Input data =>
>>>

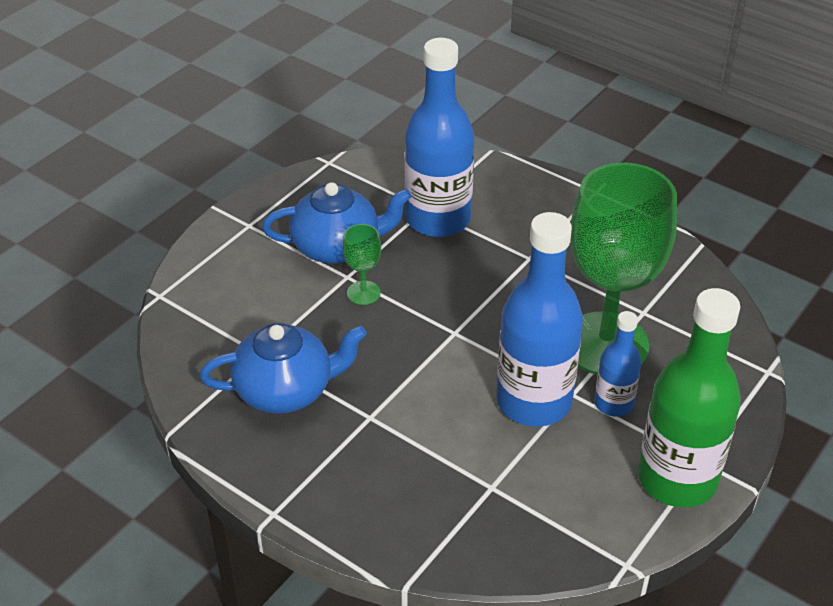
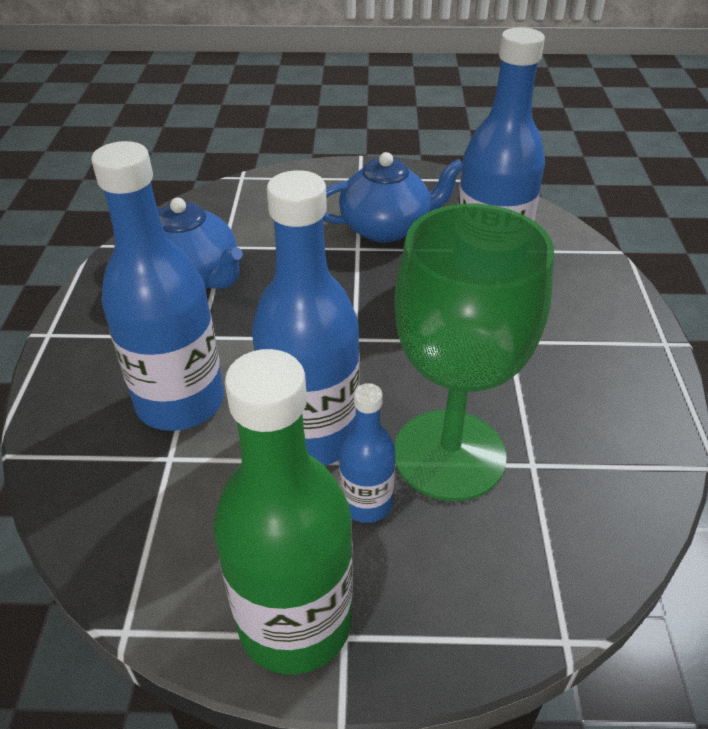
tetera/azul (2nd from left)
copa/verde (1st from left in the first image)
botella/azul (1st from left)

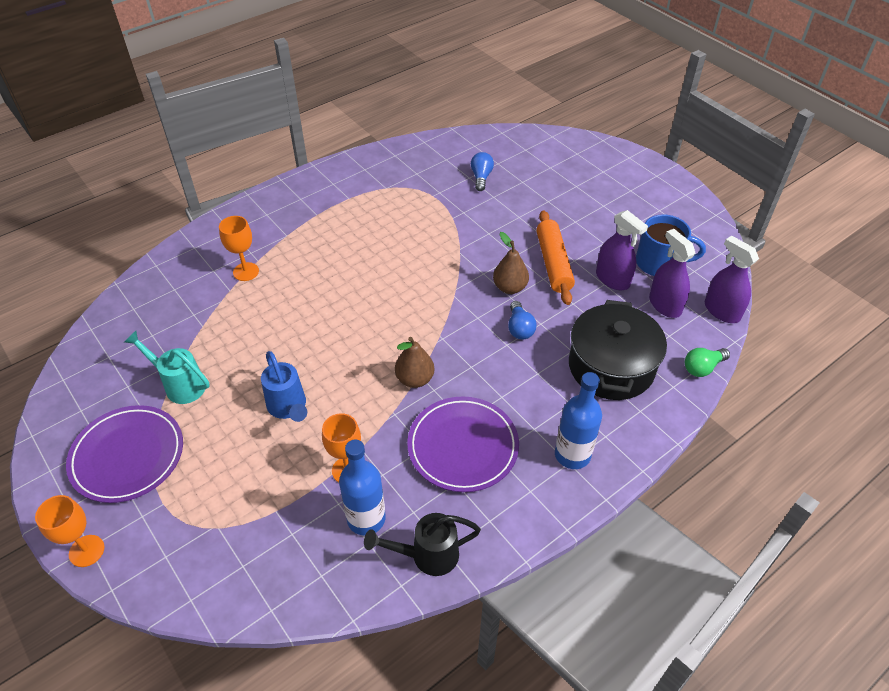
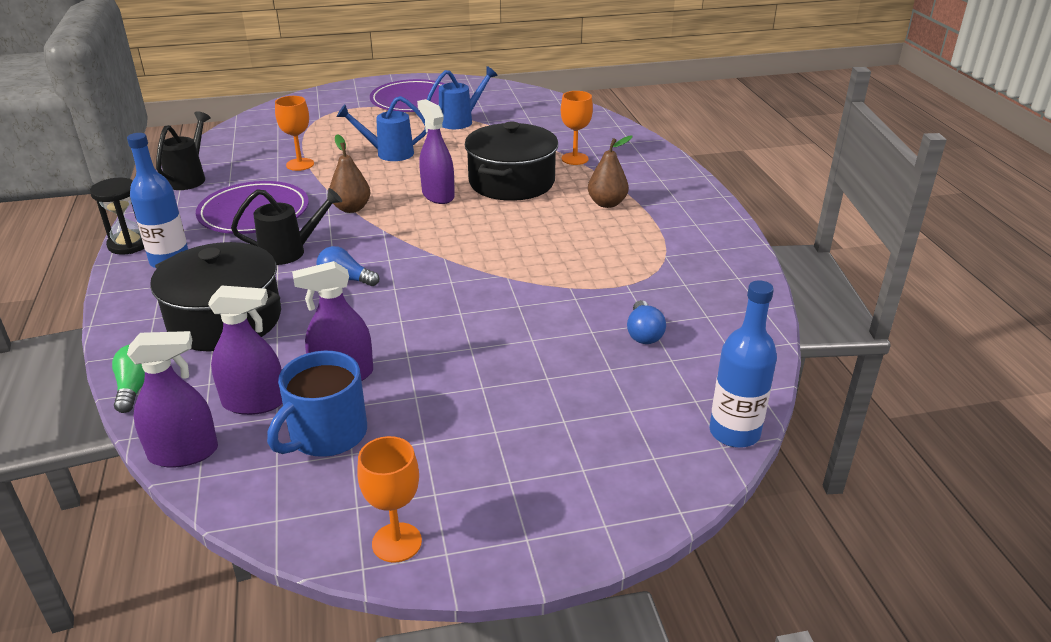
copa/naranja (2nd from left)
regadera/azul (2nd from left)
botella/azul (2nd from left)
bombilla/azul (2nd from left)
pera/marrón (2nd from left)
rodillo/naranja
reloj de arena/negro
regadera/negro (2nd from left)
pulverizador/morado (4th from left)
olla/negro (2nd from left)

<<<

What the task asks => Apart from the pictures, all of the data should be repeated exactly.

Solved exercise =>
tetera/azul (2nd from left)
copa/verde (1st from left in the first image)
botella/azul (1st from left)

copa/naranja (2nd from left)
regadera/azul (2nd from left)
botella/azul (2nd from left)
bombilla/azul (2nd from left)
pera/marrón (2nd from left)
rodillo/naranja
reloj de arena/negro
regadera/negro (2nd from left)
pulverizador/morado (4th from left)
olla/negro (2nd from left)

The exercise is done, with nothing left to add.